TASK STATEMENT
Search the material for lines containing the word "tape", and copy each one.

PROVIDED MATERIAL
Content starts

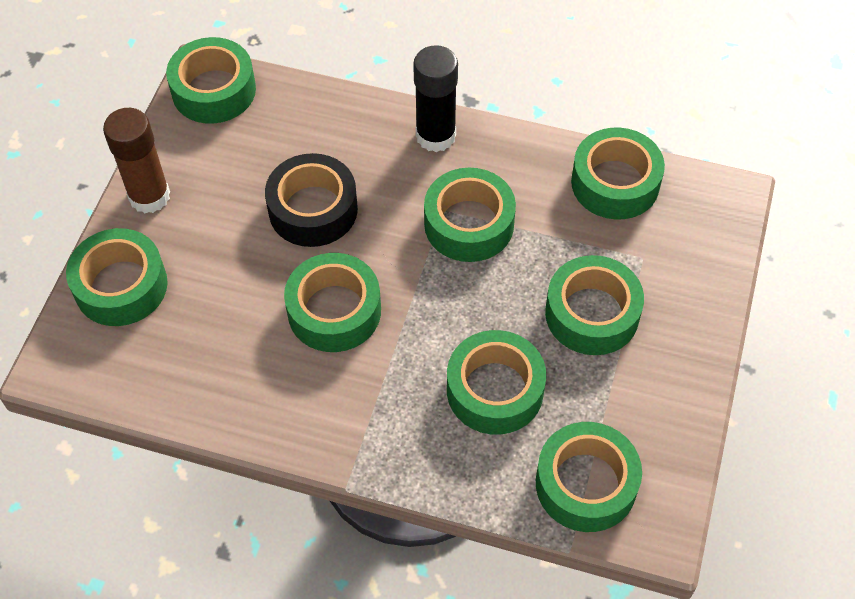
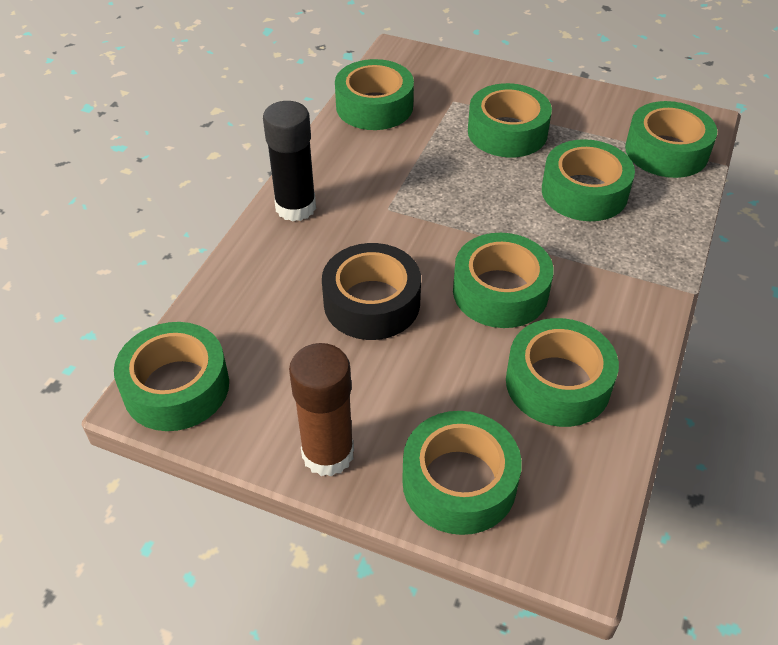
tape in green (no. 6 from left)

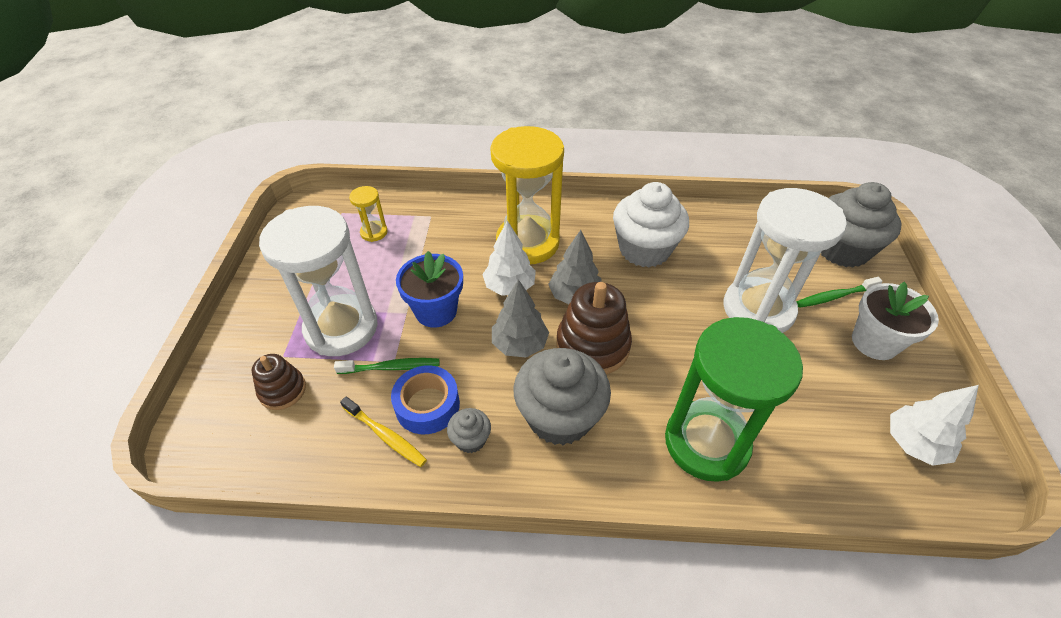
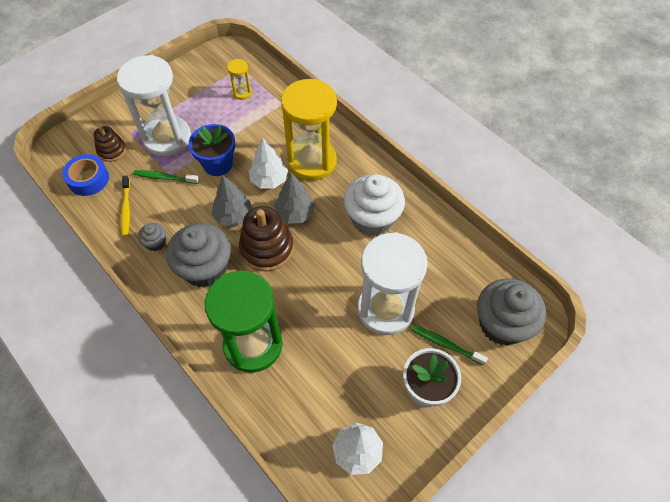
tape in blue
tooth brush in green (no. 1 from left)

Content ends

ANSWER BOX
tape in green (no. 6 from left)
tape in blue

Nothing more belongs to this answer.